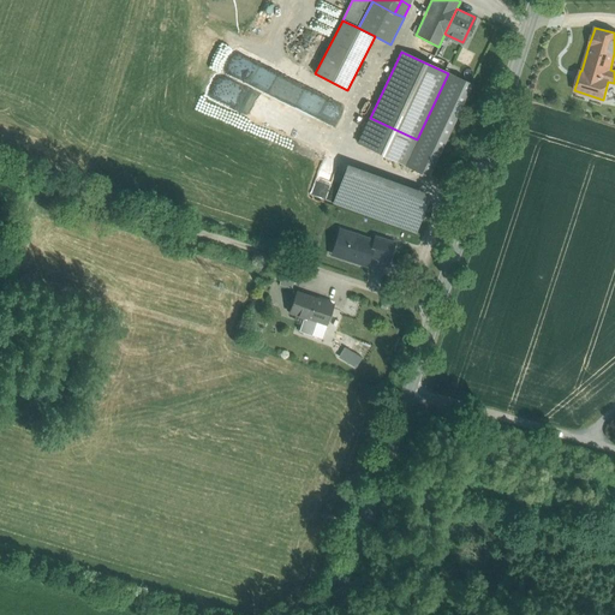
[(417,139),(405,166),(428,177),(472,84),(448,73),(417,139)]
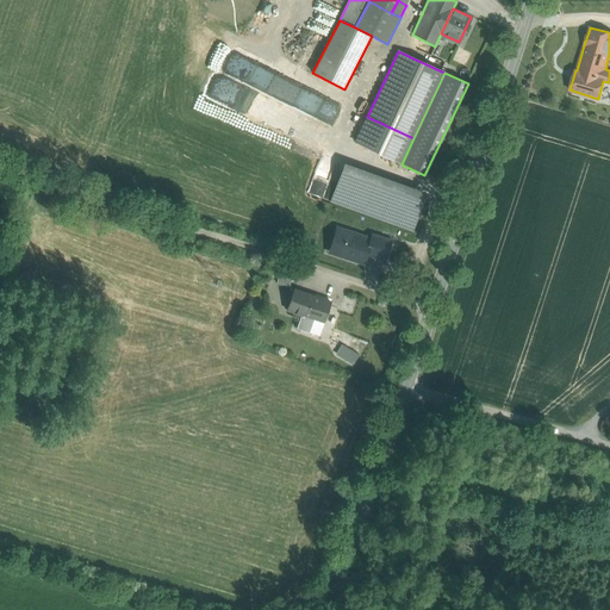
[(414,138),(367,117),(355,142),(402,165),(414,138)]
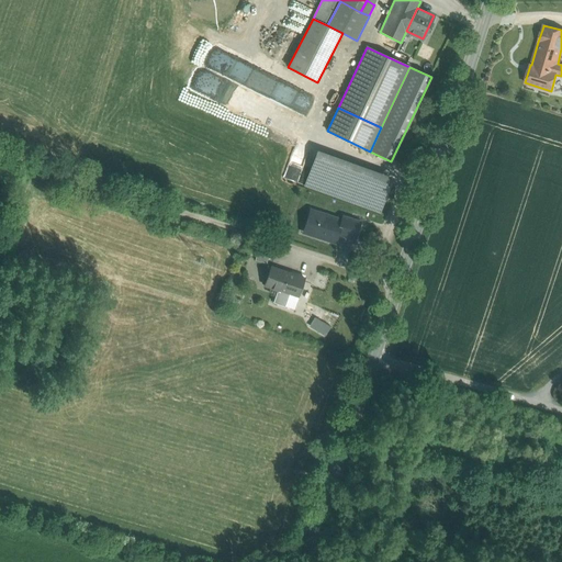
[(391,183),(315,156),(304,186),(380,213),(391,183)]
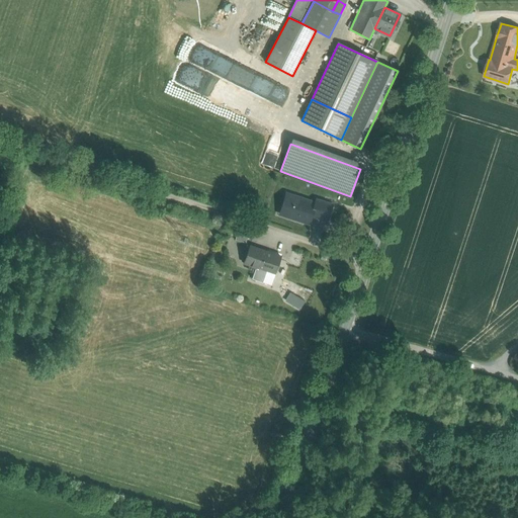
[(332,205),(316,199),(315,202),(286,193),(281,207),(290,210),(288,217),(309,224),(312,216),(327,221),(332,205)]
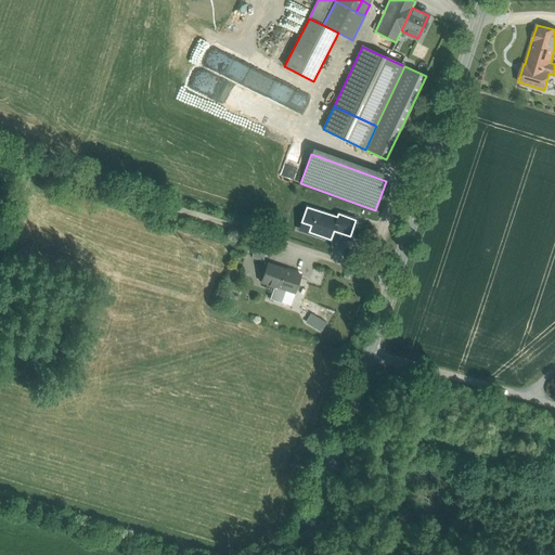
[(281,268),(267,263),(260,282),(274,286),(281,268)]
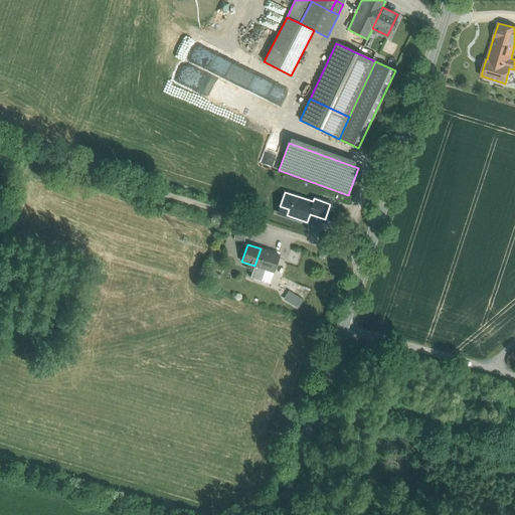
[(280,255),(261,248),(254,266),(252,272),(263,275),(265,269),(274,272),(280,255)]
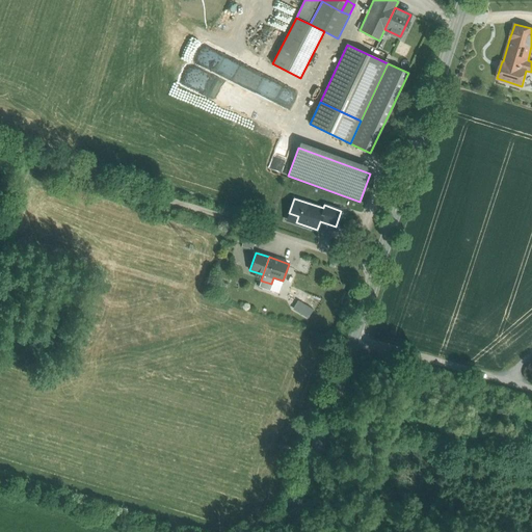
[(259,274),(255,287),(269,292),(270,290),(259,286),(262,275),(259,274)]
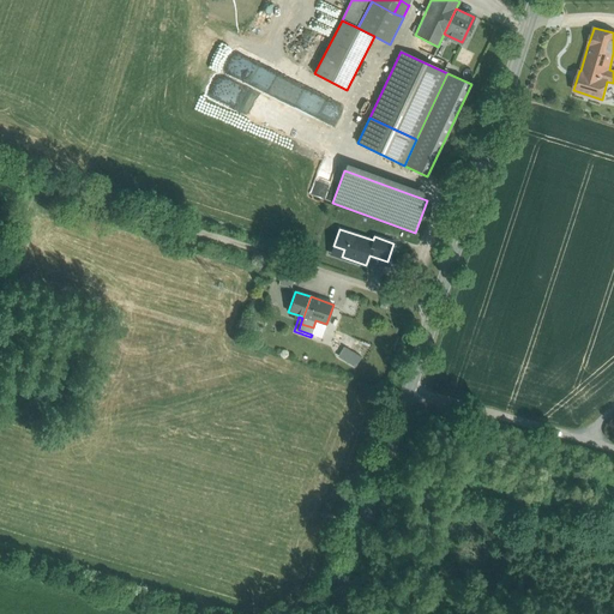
[(361,357),(343,347),(338,355),(356,366),(361,357)]
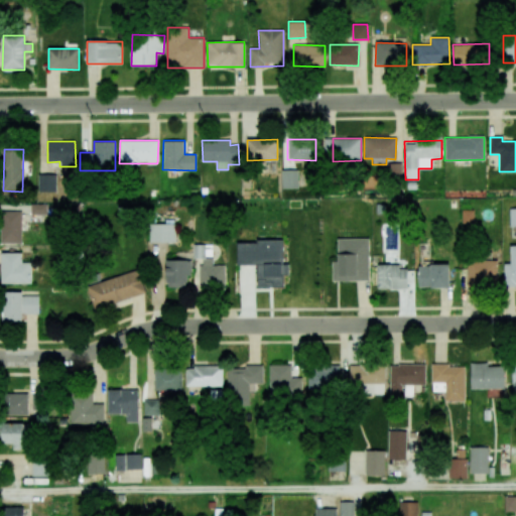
[(402,176),(401,163),(387,163),(387,176),(402,176)]
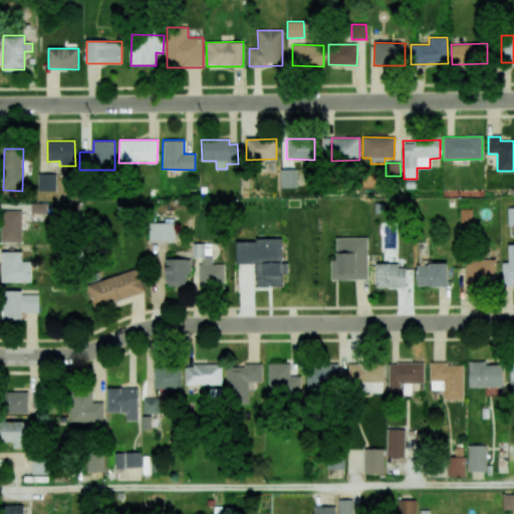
[(280,188),(296,188),(296,170),(280,170),(280,188)]
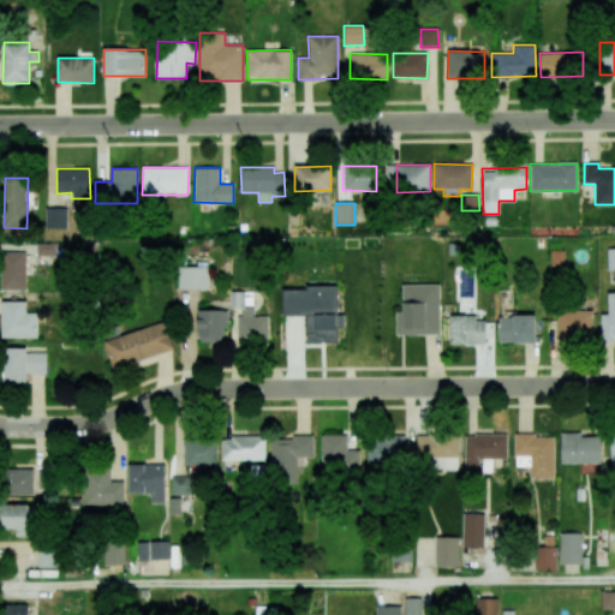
[(46,228),(67,228),(66,208),(46,208),(46,228)]
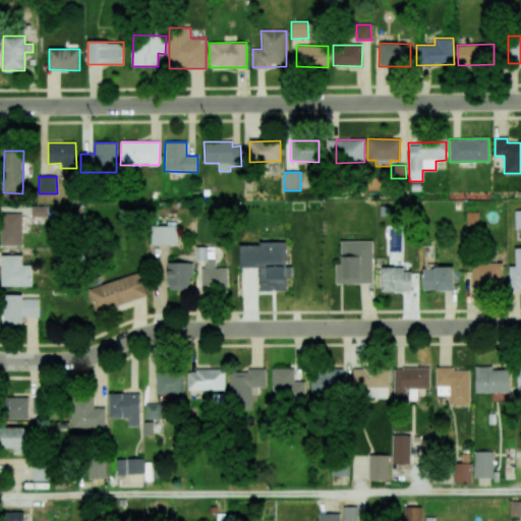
[(47,207),(32,206),(32,216),(47,216),(47,207)]
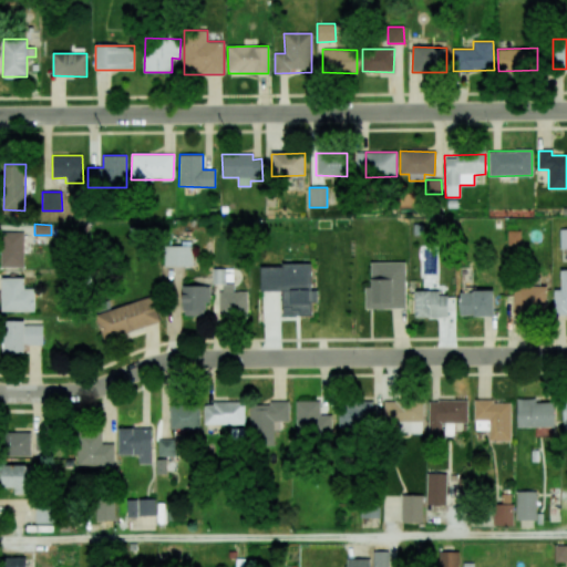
[(507,246),(519,246),(519,230),(507,230),(507,246)]
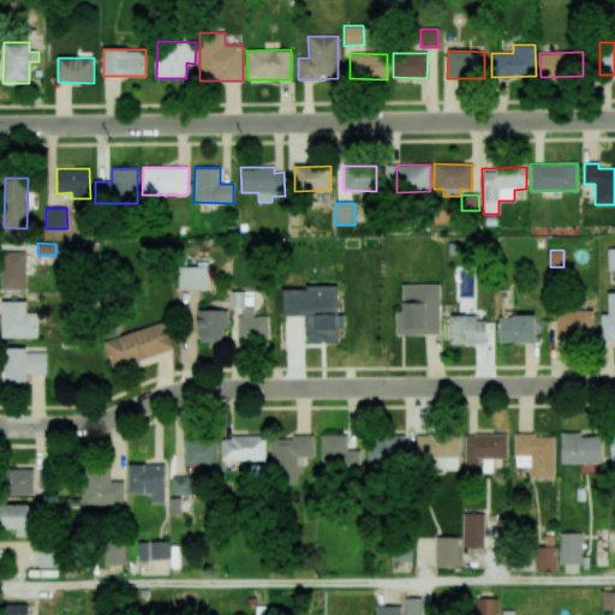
[(25,251),(1,252),(3,290),(27,290),(25,251)]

·····

▶ **WORK REQUEST**: Wherever a picture appears in the data, please drop it and retype the rest exactly.

▶ **EXPECTED OUTPUT**:
[(417,139),(405,166),(428,177),(472,84),(448,73),(417,139)]
[(414,138),(367,117),(355,142),(402,165),(414,138)]
[(391,183),(315,156),(304,186),(380,213),(391,183)]
[(332,205),(316,199),(315,202),(286,193),(281,207),(290,210),(288,217),(309,224),(312,216),(327,221),(332,205)]
[(281,268),(267,263),(260,282),(274,286),(281,268)]
[(280,255),(261,248),(254,266),(252,272),(263,275),(265,269),(274,272),(280,255)]
[(259,274),(255,287),(269,292),(270,290),(259,286),(262,275),(259,274)]
[(361,357),(343,347),(338,355),(356,366),(361,357)]
[(402,176),(401,163),(387,163),(387,176),(402,176)]
[(280,188),(296,188),(296,170),(280,170),(280,188)]
[(46,228),(67,228),(66,208),(46,208),(46,228)]
[(47,207),(32,206),(32,216),(47,216),(47,207)]
[(507,246),(519,246),(519,230),(507,230),(507,246)]
[(25,251),(1,252),(3,290),(27,290),(25,251)]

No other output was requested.